Prompt> Reproduce the data exactly and drop any pictures it holds.

Input data below:

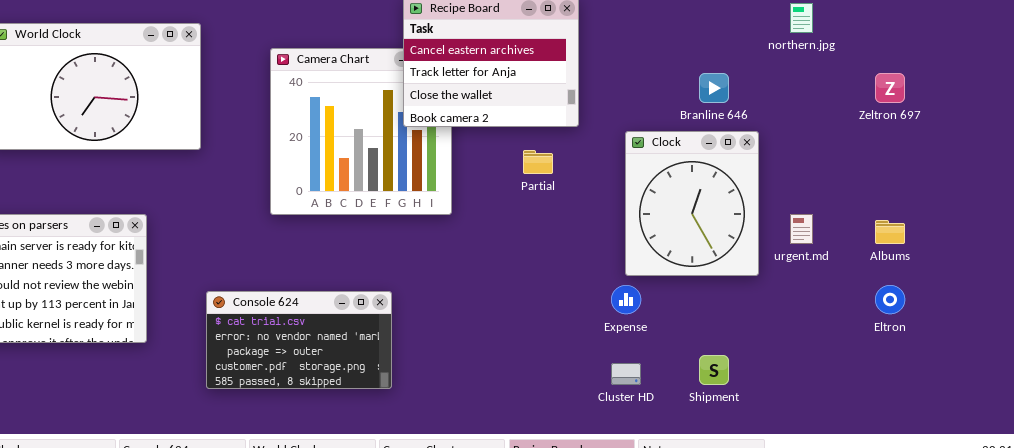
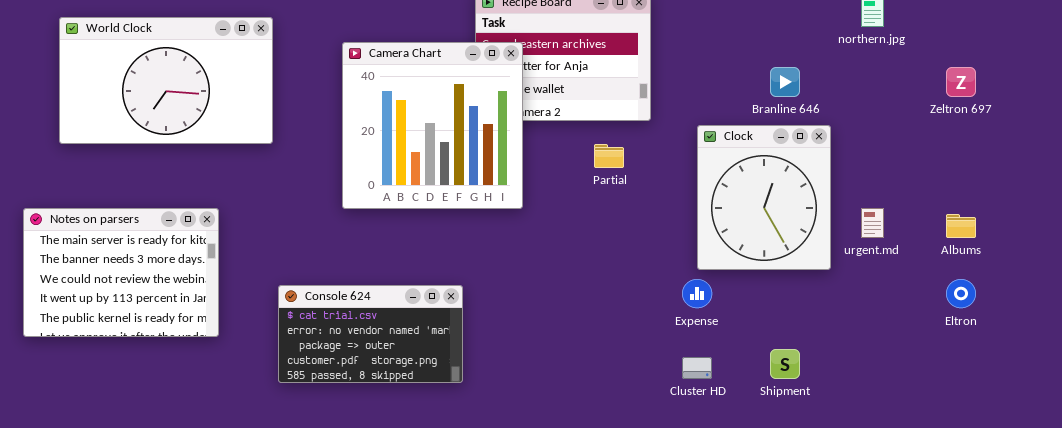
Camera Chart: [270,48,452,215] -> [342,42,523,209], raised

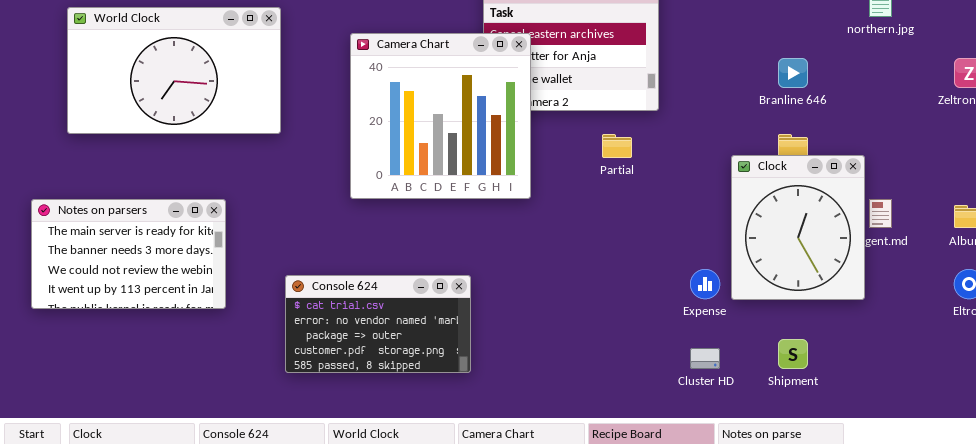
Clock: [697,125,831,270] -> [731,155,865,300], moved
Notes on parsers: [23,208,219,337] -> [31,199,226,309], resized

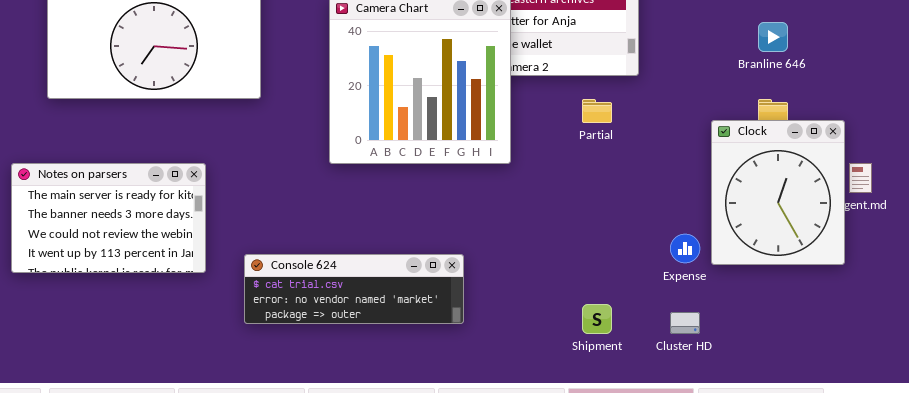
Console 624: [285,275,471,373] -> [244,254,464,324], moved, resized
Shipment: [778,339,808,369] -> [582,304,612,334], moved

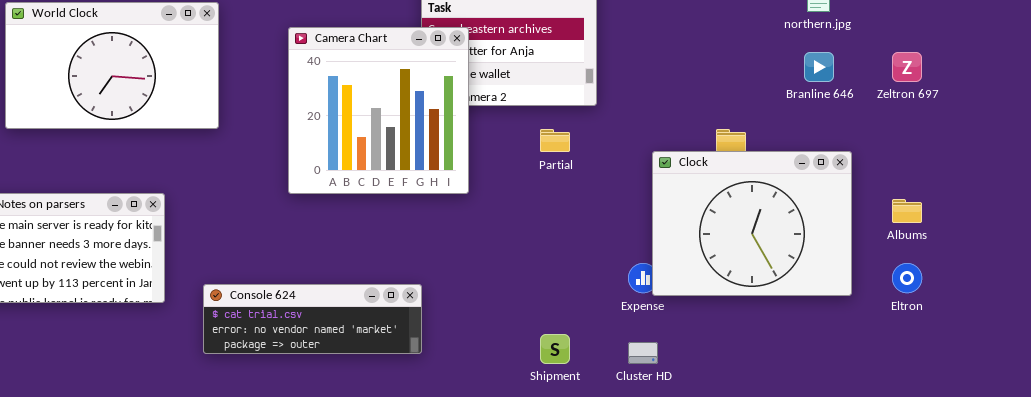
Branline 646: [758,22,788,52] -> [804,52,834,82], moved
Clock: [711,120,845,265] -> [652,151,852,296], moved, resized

End of Input data.

Solution to this task>
Camera Chart: [270,48,452,215] -> [342,42,523,209], raised

Clock: [697,125,831,270] -> [731,155,865,300], moved
Notes on parsers: [23,208,219,337] -> [31,199,226,309], resized

Console 624: [285,275,471,373] -> [244,254,464,324], moved, resized
Shipment: [778,339,808,369] -> [582,304,612,334], moved

Branline 646: [758,22,788,52] -> [804,52,834,82], moved
Clock: [711,120,845,265] -> [652,151,852,296], moved, resized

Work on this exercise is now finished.